PROBLEM REQUIREMENTS: Only the lines from the first line of the entries through the line with "(241, 269) = (870, 624): none -> brown shoe" belong in the answer, each restated word for word and without pictures.
─── DATA TO USE
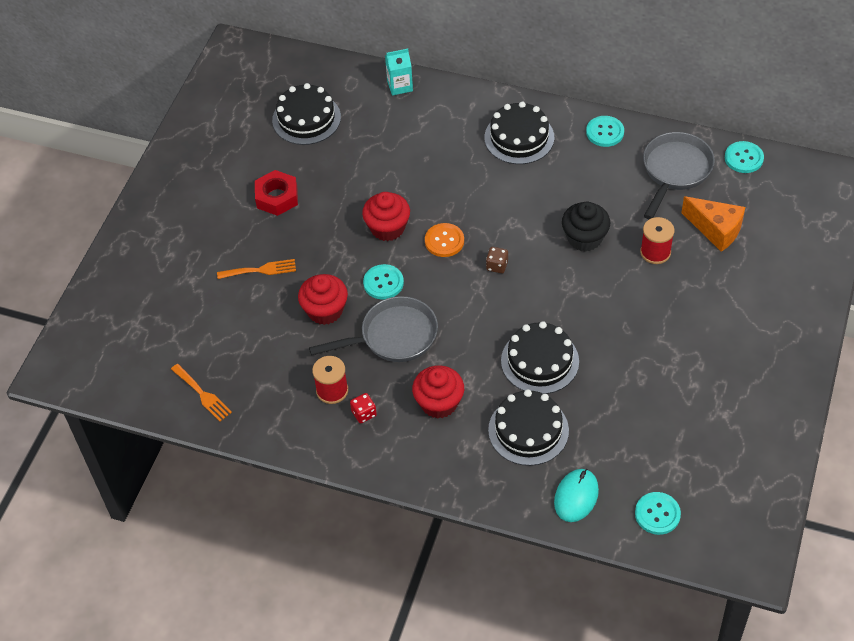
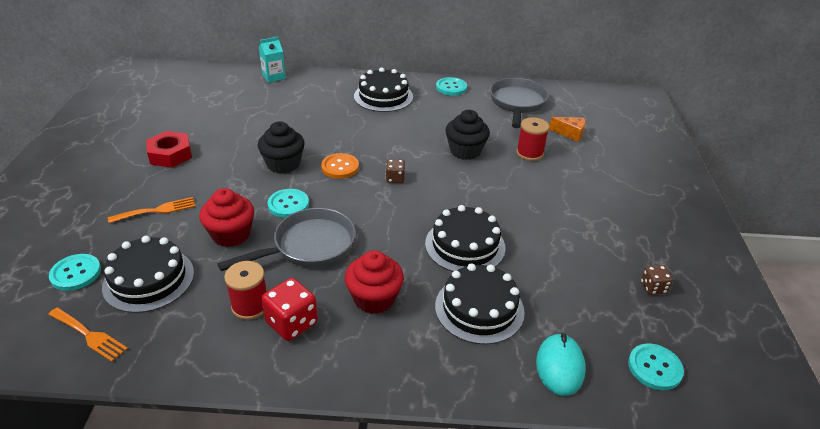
camera: 20 degrees left, 15 degrees down
(306, 119) = (194, 102): black cake -> black cake (148, 279)
(364, 413) = (292, 323): red dice -> red dice, size x1.72
(387, 228) = (283, 164): red cupcake -> black cupcake
(700, 439) = (653, 287): none -> brown dice
(716, 230) = (570, 134): orange cheese -> orange cheese, size x0.64
(743, 158) = (565, 91): turquoise button -> turquoise button (76, 273)

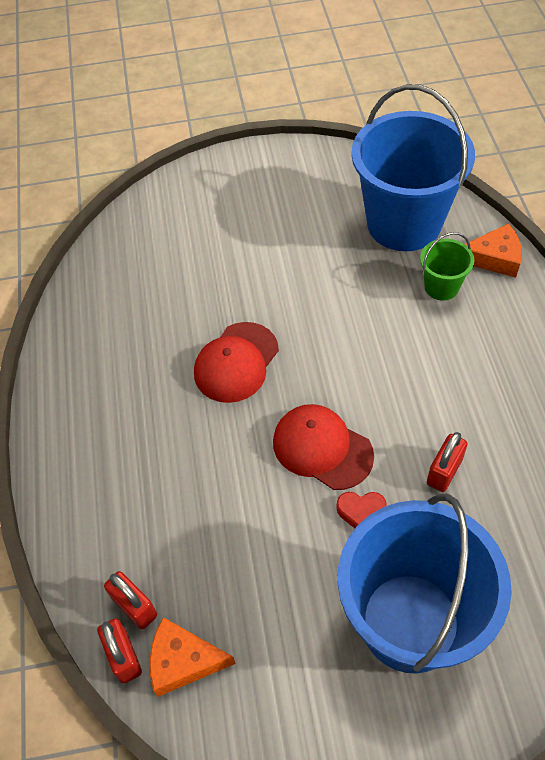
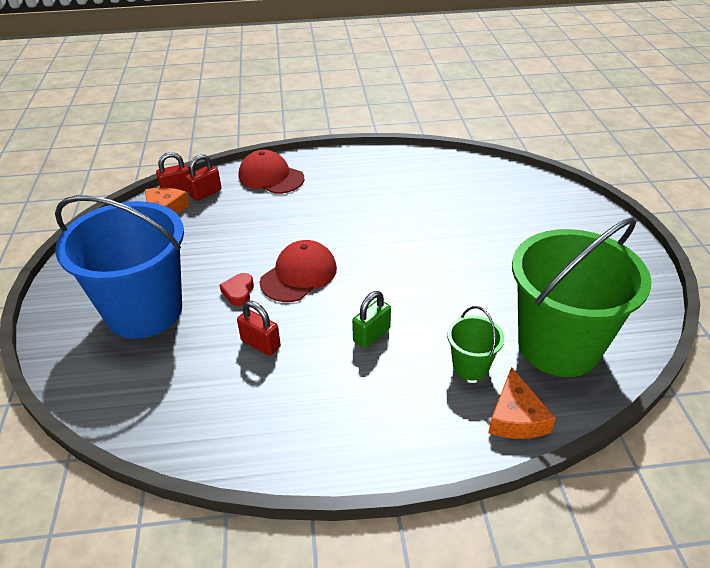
camera: 90 degrees right, 15 degrees down
(236, 362) = (386, 233): red cap -> red cap (271, 177)
(404, 223) = (558, 346): blue bucket -> green bucket
(413, 367) = (371, 335): none -> green padlock

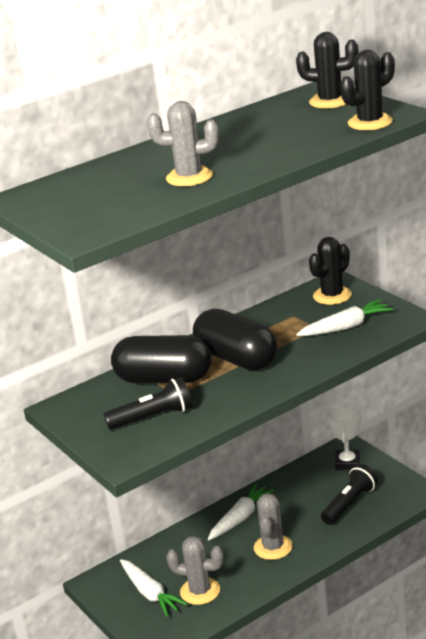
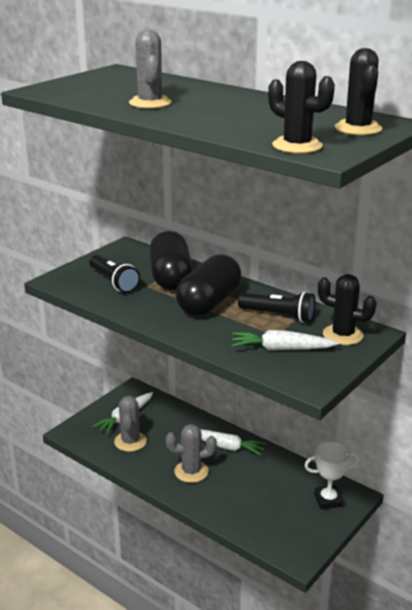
camera: 70 degrees right, 0 degrees up
(345, 327) = (281, 349): white carrot -> white carrot turned 135 degrees clockwise
(350, 504) = (264, 510): black flashlight -> black flashlight (279, 316)

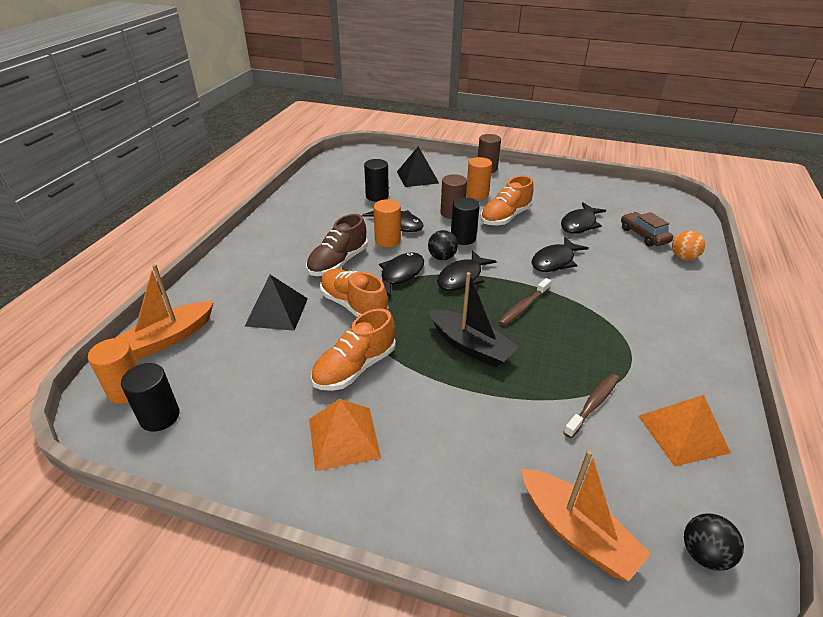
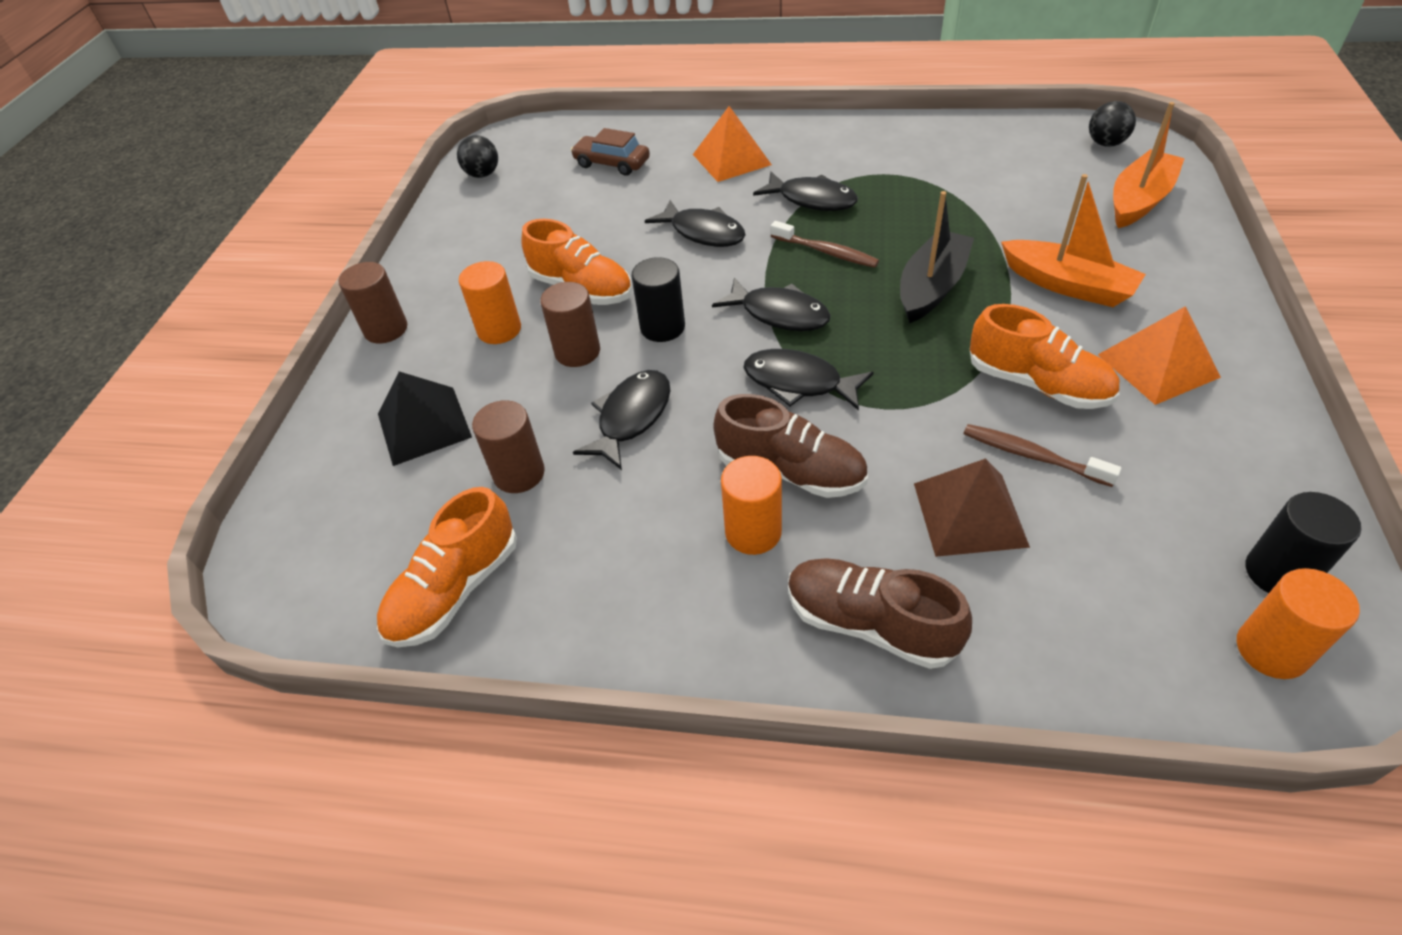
camera: 95 degrees left, 10 degrees up
(168, 339) = (1128, 653): orange boat -> orange boat (1067, 285)
(241, 269) = (870, 624): none -> brown shoe
(277, 312) = (969, 514): black pyramid -> brown pyramid
(353, 305) = (904, 419): orange shoe -> orange shoe (455, 590)
(377, 196) = (519, 474): black cylinder -> brown cylinder
(387, 240) = (695, 419): orange cylinder -> orange cylinder (753, 532)
(442, 257) = (730, 343): black ball -> black ball (483, 174)
(579, 224) = (591, 215): black fish -> black fish (812, 199)
(593, 404) = (974, 195): brown toothbrush -> brown toothbrush (1032, 456)
(644, 235) = (612, 163): brown car -> brown car turned 60 degrees clockwise
(683, 257) = (661, 137): orange ball -> none
(683, 434) = (978, 148): orange pyramid -> orange pyramid (731, 159)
──────
WRITTEN REPLY:
camera: 20 degrees left, 15 degrees down
(306, 119) = (194, 102): black cake -> black cake (148, 279)
(364, 413) = (292, 323): red dice -> red dice, size x1.72
(387, 228) = (283, 164): red cupcake -> black cupcake
(700, 439) = (653, 287): none -> brown dice
(716, 230) = (570, 134): orange cheese -> orange cheese, size x0.64
(743, 158) = (565, 91): turquoise button -> turquoise button (76, 273)

camera: 90 degrees right, 15 degrees down
(236, 362) = (386, 233): red cap -> red cap (271, 177)
(404, 223) = (558, 346): blue bucket -> green bucket
(413, 367) = (371, 335): none -> green padlock

camera: 70 degrees right, 0 degrees up
(345, 327) = (281, 349): white carrot -> white carrot turned 135 degrees clockwise
(350, 504) = (264, 510): black flashlight -> black flashlight (279, 316)

camera: 95 degrees left, 10 degrees up
(168, 339) = (1128, 653): orange boat -> orange boat (1067, 285)
(241, 269) = (870, 624): none -> brown shoe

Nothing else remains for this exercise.